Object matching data
»»
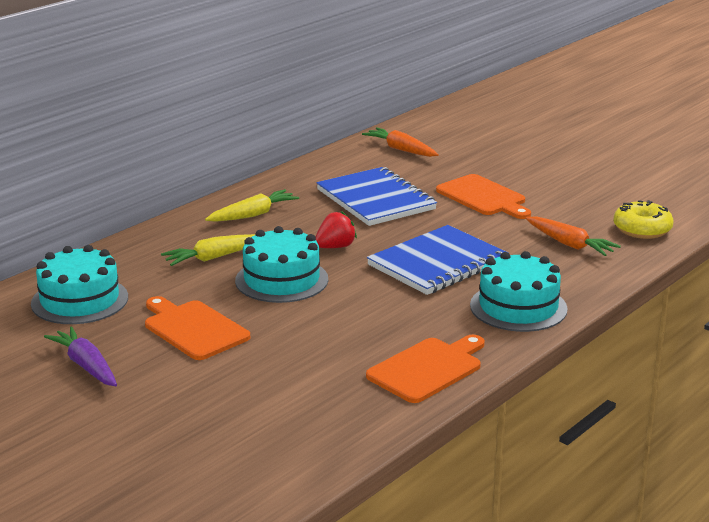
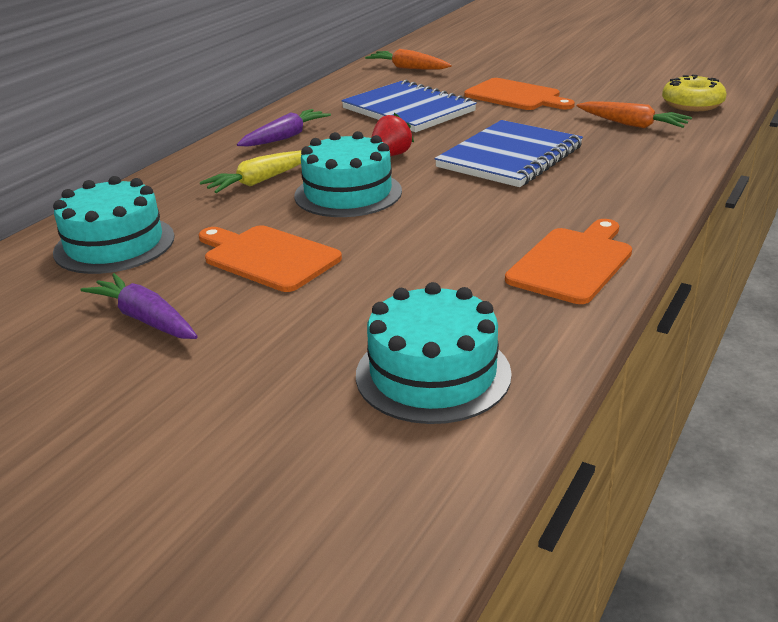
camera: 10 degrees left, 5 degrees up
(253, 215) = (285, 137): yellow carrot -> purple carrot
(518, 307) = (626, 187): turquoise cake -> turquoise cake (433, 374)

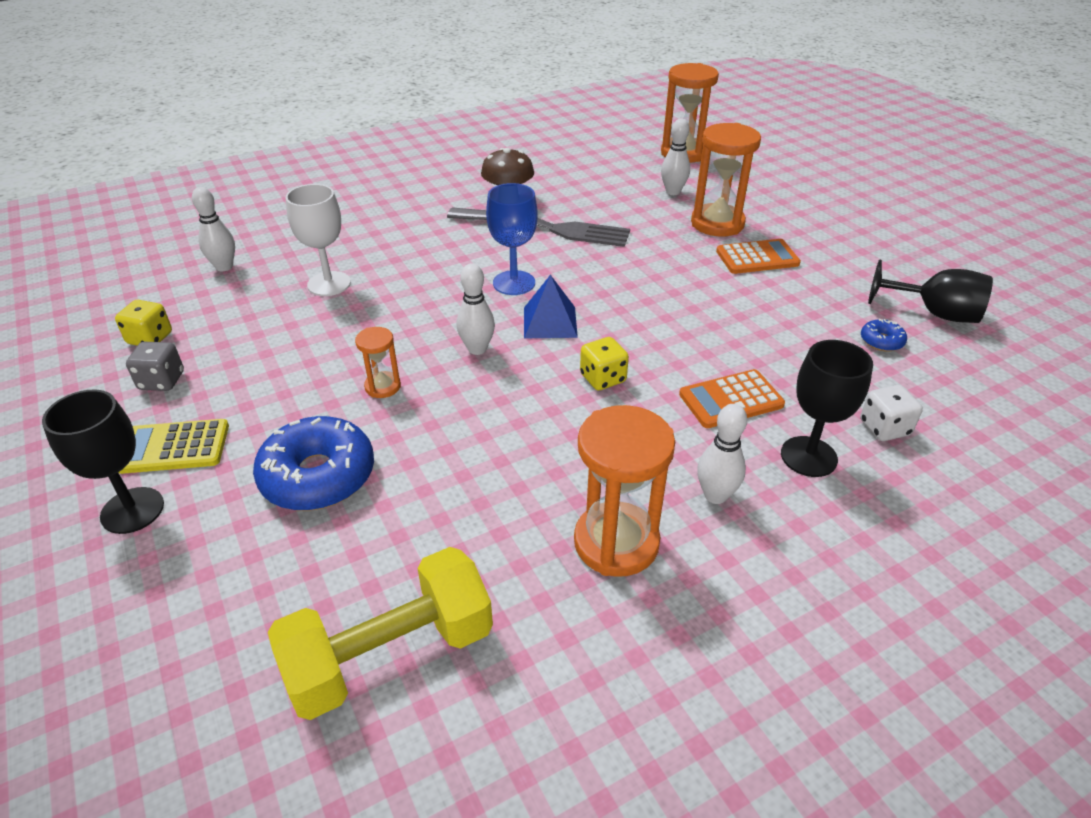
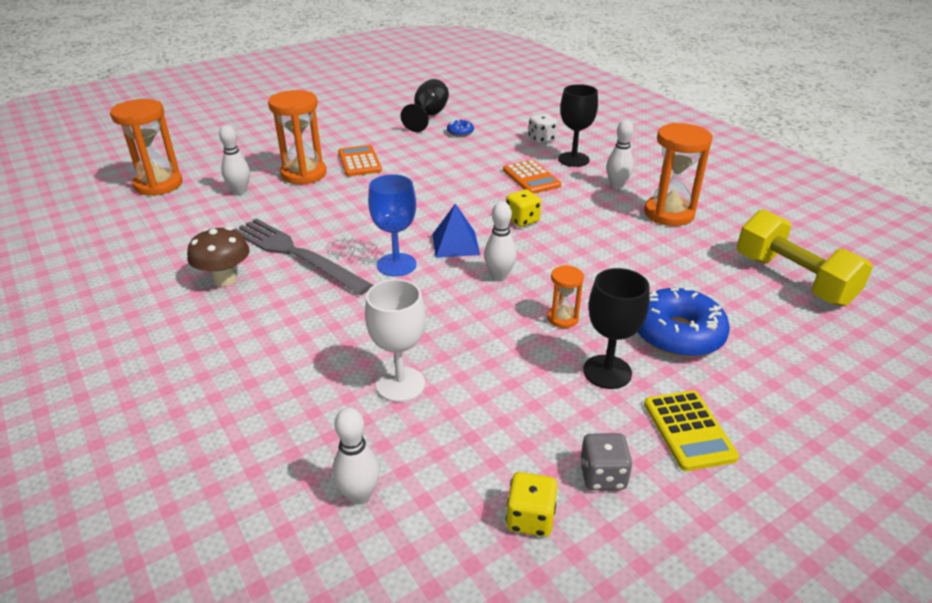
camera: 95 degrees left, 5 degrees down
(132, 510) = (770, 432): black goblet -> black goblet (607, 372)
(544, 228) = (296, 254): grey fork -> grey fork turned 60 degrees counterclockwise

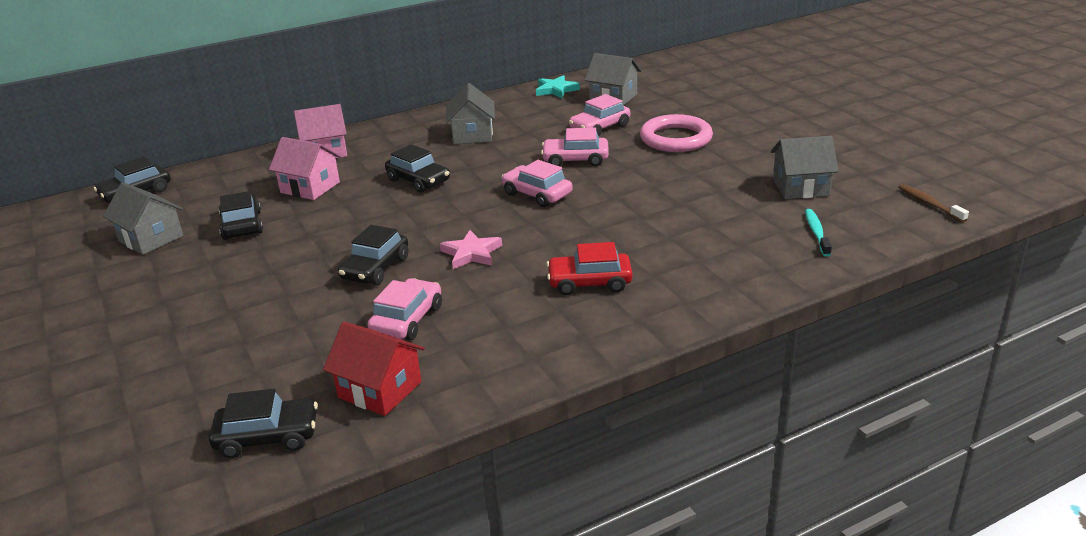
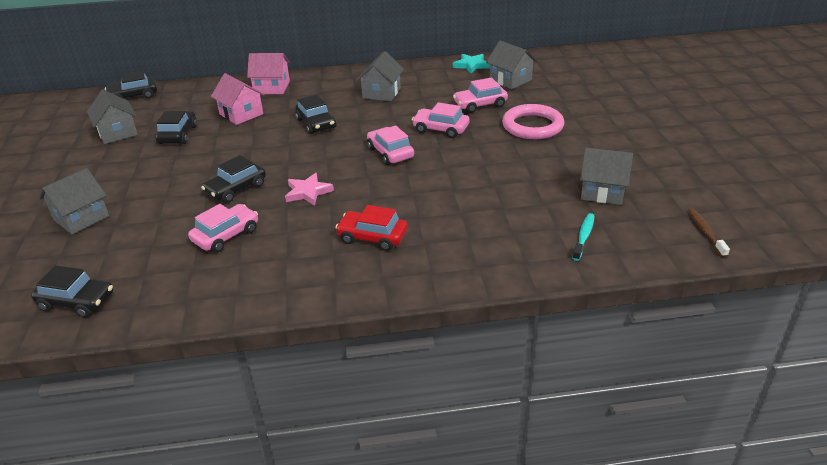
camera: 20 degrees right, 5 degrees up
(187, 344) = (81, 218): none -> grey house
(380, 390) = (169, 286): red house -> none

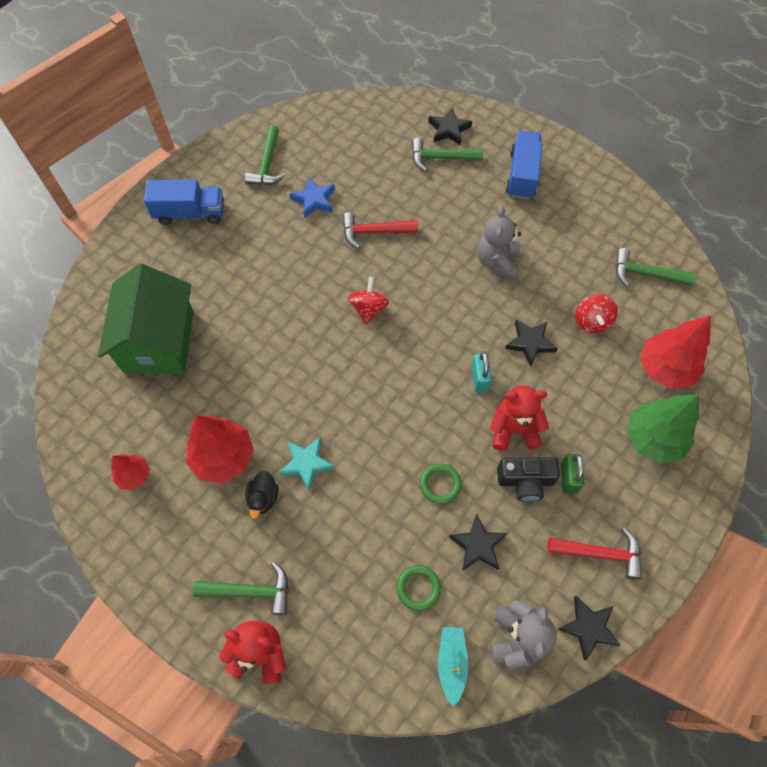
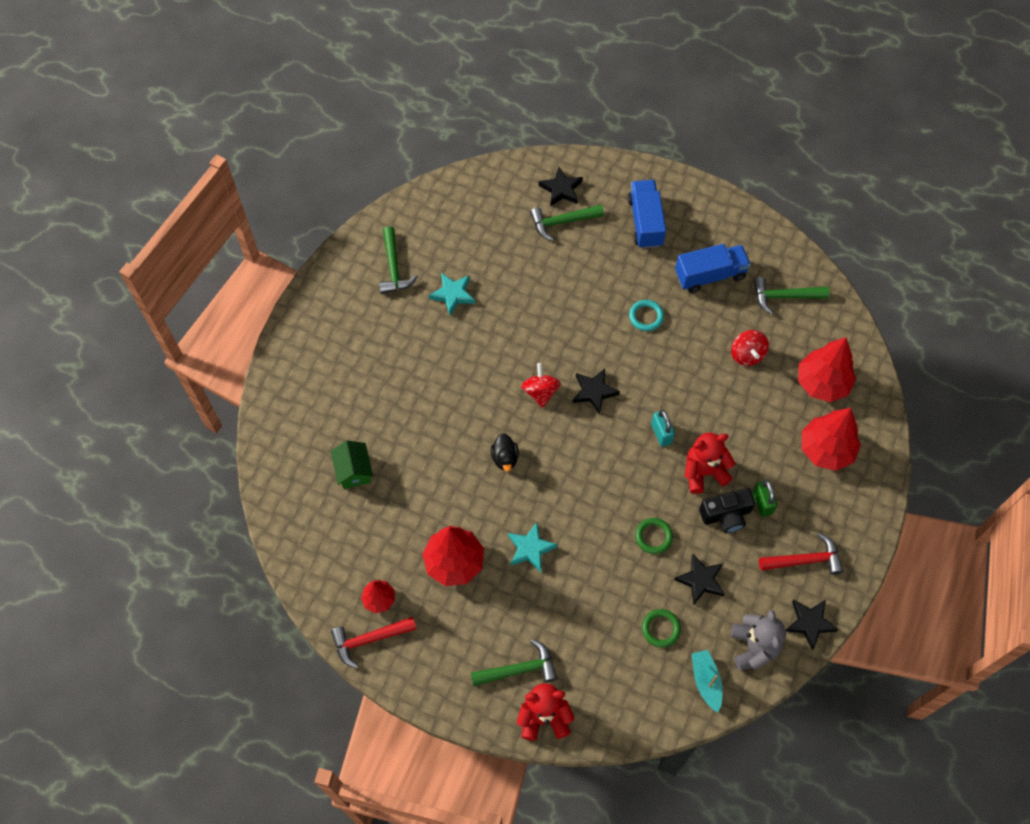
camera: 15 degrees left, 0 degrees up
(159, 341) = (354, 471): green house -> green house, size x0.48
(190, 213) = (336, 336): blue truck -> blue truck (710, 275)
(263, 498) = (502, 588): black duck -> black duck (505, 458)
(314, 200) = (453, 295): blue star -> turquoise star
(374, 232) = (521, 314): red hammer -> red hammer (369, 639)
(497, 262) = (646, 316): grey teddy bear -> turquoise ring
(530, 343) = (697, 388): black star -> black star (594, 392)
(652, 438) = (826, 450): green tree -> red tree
««
Could you reproduce exactly, and only, the lines from the start of the records through the line containing "camera: 95 degrees left, 5 degrees down", leaving out the pictures?

camera: 10 degrees left, 5 degrees up
(253, 215) = (285, 137): yellow carrot -> purple carrot
(518, 307) = (626, 187): turquoise cake -> turquoise cake (433, 374)

camera: 95 degrees left, 5 degrees down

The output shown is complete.